--- Input for this task Enclosed Below ---

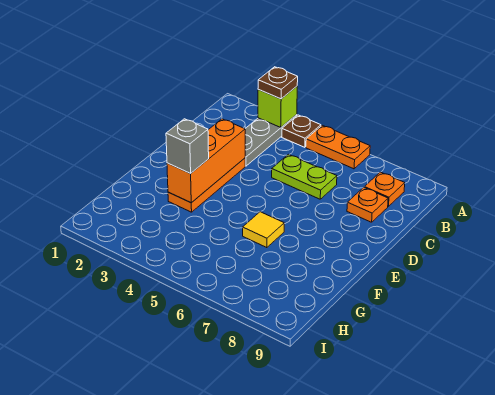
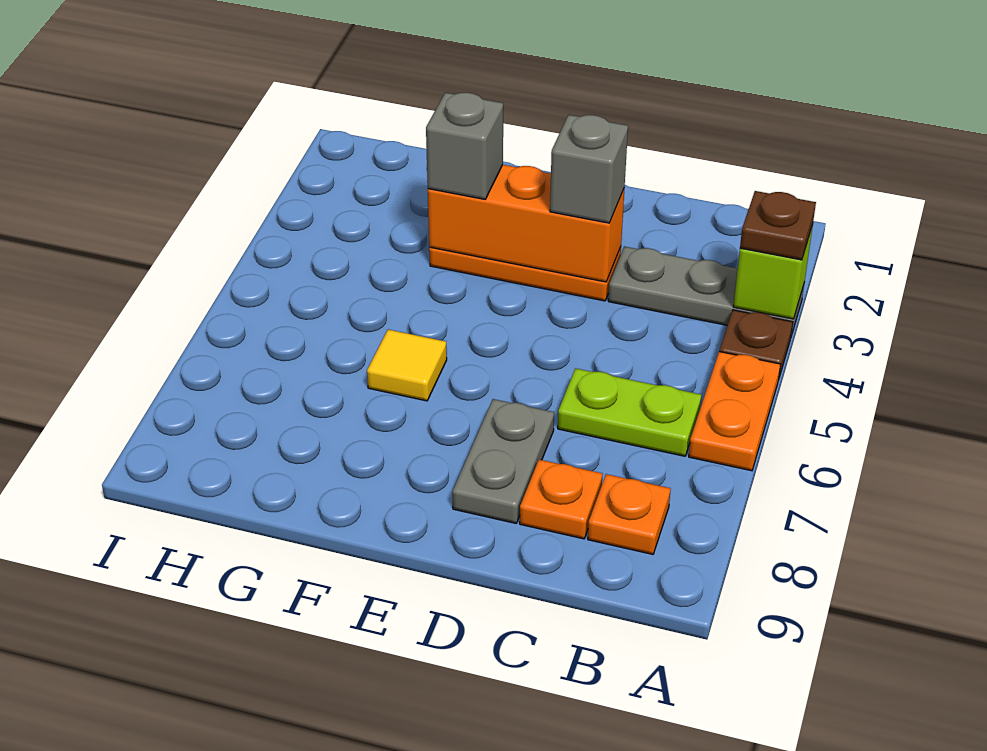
lime plate C5:C6 level 1 -> lime plate B6:C6 level 1
none -> grey brick D3 level 3
none -> grey plate D7:D8 level 1

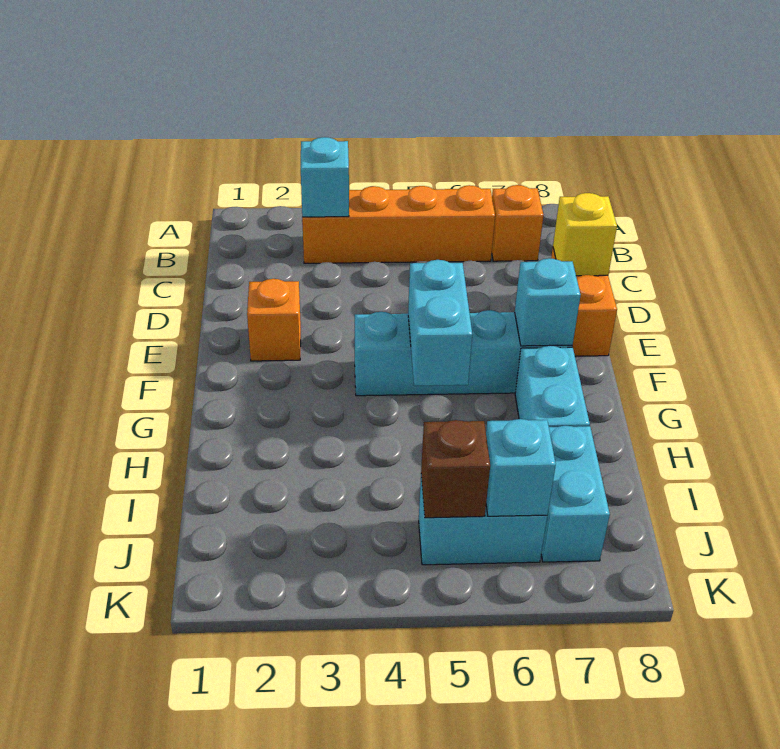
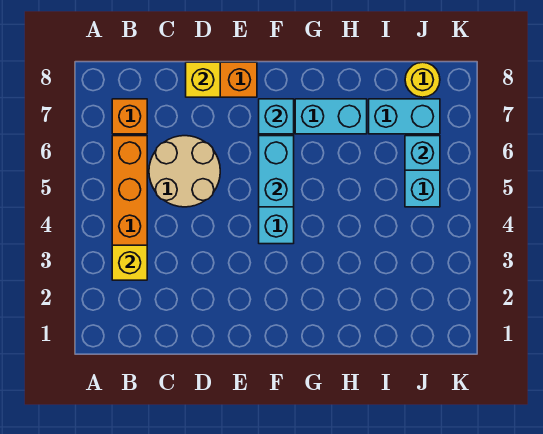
cyan brick B3 level 2 -> yellow brick B3 level 2
none -> tan round brick C5:D6 level 1
orange brick E2 level 1 -> none
cyan brick F5:G5 level 2 -> cyan brick F5:F6 level 2
brown brick J5 level 2 -> none
none -> yellow round brick J8 level 1

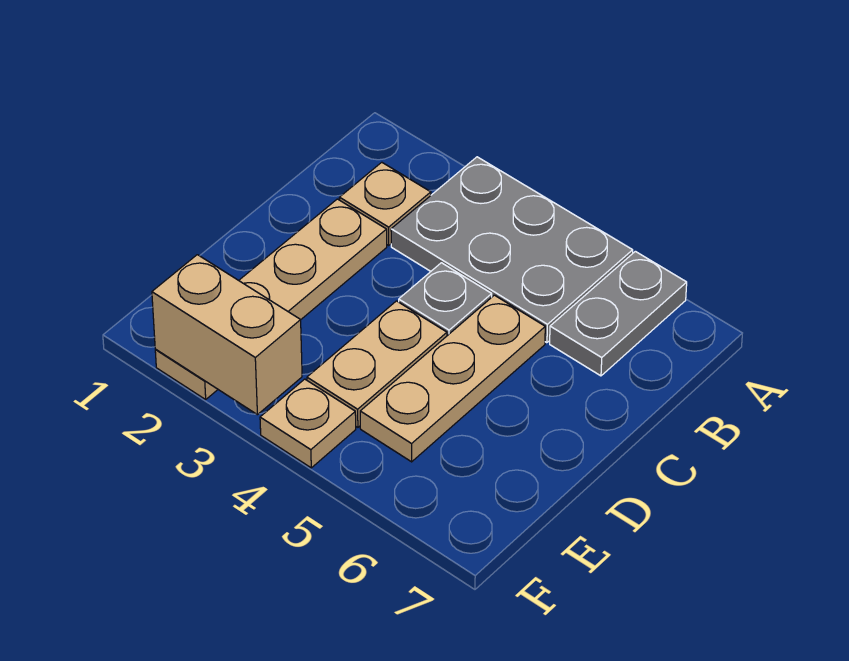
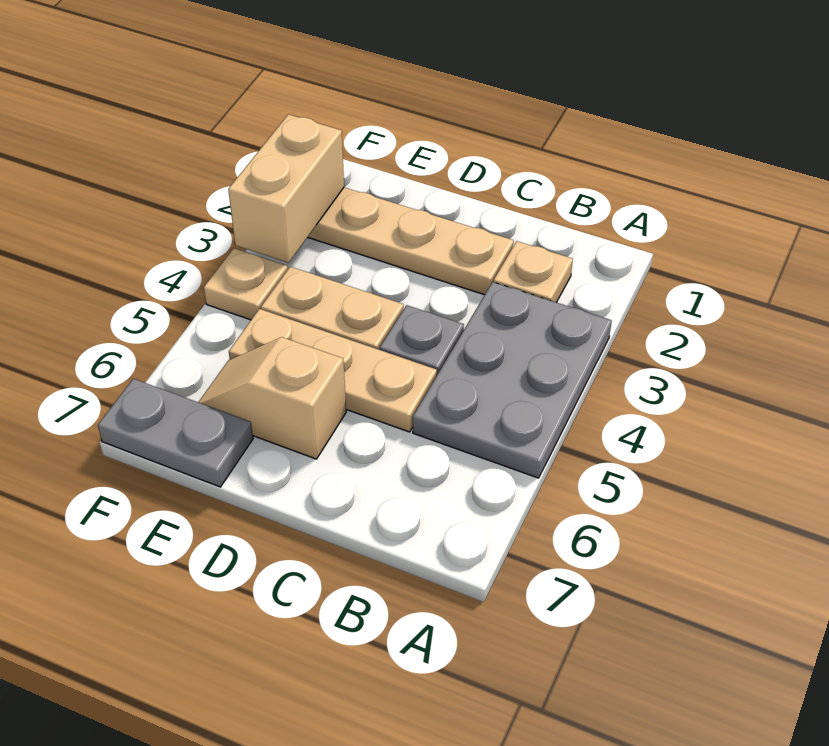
grey plate A6:B6 level 1 -> grey plate E7:F7 level 1
none -> tan slope D6:E6 level 1 top D

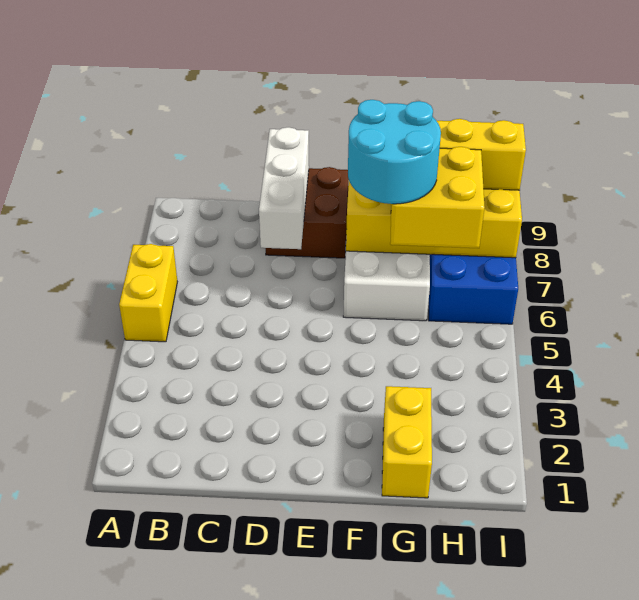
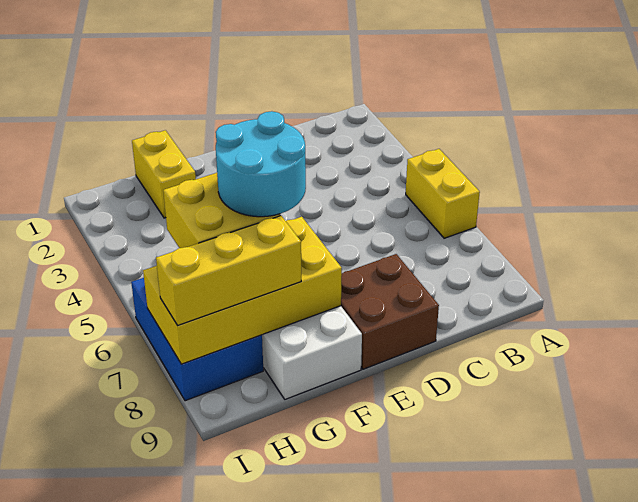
white brick D7:D9 level 2 -> none

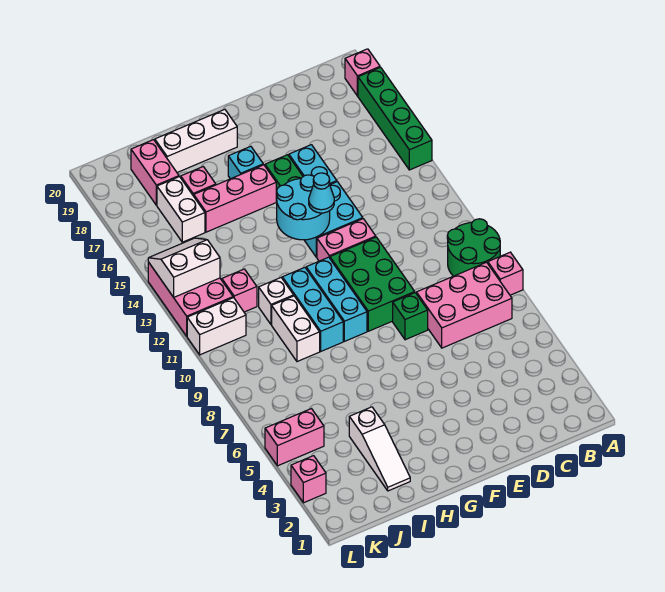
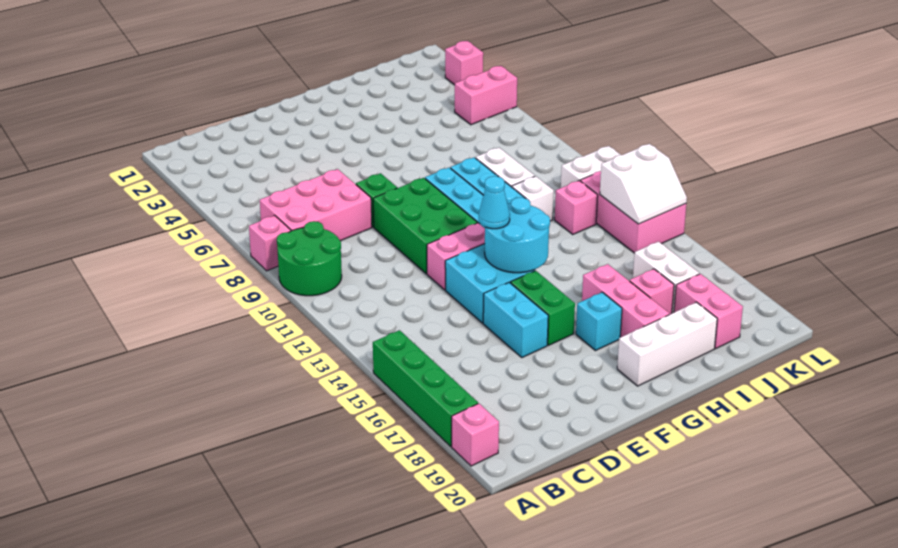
pink brick G16:I16 level 1 -> pink brick H16:H18 level 1
white slope I2:I4 level 1 top 4 -> none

--- End of Enclosed Input for this task ---

Prompt:
Could the entries above be retyped exactly, with the pictures left out?

Solution below:
lime plate C5:C6 level 1 -> lime plate B6:C6 level 1
none -> grey brick D3 level 3
none -> grey plate D7:D8 level 1

cyan brick B3 level 2 -> yellow brick B3 level 2
none -> tan round brick C5:D6 level 1
orange brick E2 level 1 -> none
cyan brick F5:G5 level 2 -> cyan brick F5:F6 level 2
brown brick J5 level 2 -> none
none -> yellow round brick J8 level 1

grey plate A6:B6 level 1 -> grey plate E7:F7 level 1
none -> tan slope D6:E6 level 1 top D

white brick D7:D9 level 2 -> none

pink brick G16:I16 level 1 -> pink brick H16:H18 level 1
white slope I2:I4 level 1 top 4 -> none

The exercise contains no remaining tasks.